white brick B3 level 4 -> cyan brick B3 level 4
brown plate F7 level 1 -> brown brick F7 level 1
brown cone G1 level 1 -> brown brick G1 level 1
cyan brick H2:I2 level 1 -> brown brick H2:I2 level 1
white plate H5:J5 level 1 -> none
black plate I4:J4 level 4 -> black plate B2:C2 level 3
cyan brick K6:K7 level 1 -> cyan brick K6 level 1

...

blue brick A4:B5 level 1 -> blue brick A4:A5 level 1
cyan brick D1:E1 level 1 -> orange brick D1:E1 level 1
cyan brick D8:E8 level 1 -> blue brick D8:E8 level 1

» **Aim of the task**
Every line of the listing that holds the word "brown" is to be found and copied.

» **Response area**
brown plate F7 level 1 -> brown brick F7 level 1
brown cone G1 level 1 -> brown brick G1 level 1
cyan brick H2:I2 level 1 -> brown brick H2:I2 level 1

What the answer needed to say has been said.